**WHAT THIS TASK INVOLVES**
Give back the lines of the records exactly, starting at the first and ending at the one with "building: none -> [513,38,688,206]".

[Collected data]
....

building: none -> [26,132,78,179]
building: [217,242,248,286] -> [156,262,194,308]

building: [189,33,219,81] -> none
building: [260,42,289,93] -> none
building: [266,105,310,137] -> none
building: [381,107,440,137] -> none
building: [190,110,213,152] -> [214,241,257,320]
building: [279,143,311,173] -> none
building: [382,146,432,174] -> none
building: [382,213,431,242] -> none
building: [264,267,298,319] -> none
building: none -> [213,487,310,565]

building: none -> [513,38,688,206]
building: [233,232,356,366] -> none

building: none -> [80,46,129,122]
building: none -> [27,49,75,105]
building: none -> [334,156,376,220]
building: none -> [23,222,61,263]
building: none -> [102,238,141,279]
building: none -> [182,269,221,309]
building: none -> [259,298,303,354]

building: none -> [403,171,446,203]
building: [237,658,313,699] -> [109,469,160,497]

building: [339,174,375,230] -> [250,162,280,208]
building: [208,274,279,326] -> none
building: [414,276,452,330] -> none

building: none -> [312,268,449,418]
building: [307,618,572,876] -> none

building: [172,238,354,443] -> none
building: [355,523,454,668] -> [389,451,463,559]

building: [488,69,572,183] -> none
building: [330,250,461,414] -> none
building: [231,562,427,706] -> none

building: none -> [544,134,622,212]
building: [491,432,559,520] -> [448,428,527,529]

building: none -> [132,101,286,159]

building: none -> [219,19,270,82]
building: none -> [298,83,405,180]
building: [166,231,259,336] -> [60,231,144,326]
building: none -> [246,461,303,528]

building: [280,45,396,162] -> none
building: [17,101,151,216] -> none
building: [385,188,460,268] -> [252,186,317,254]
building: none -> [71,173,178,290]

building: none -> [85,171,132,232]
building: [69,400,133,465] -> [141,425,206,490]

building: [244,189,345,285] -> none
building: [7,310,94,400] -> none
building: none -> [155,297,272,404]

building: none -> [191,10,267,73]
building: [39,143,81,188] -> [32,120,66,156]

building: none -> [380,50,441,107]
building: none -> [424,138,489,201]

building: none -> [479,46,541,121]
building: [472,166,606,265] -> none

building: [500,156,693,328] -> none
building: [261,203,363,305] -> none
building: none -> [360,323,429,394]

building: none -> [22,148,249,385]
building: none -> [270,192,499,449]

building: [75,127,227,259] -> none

....

**RESPONSE TO THIS EXERCISE**
building: none -> [26,132,78,179]
building: [217,242,248,286] -> [156,262,194,308]

building: [189,33,219,81] -> none
building: [260,42,289,93] -> none
building: [266,105,310,137] -> none
building: [381,107,440,137] -> none
building: [190,110,213,152] -> [214,241,257,320]
building: [279,143,311,173] -> none
building: [382,146,432,174] -> none
building: [382,213,431,242] -> none
building: [264,267,298,319] -> none
building: none -> [213,487,310,565]

building: none -> [513,38,688,206]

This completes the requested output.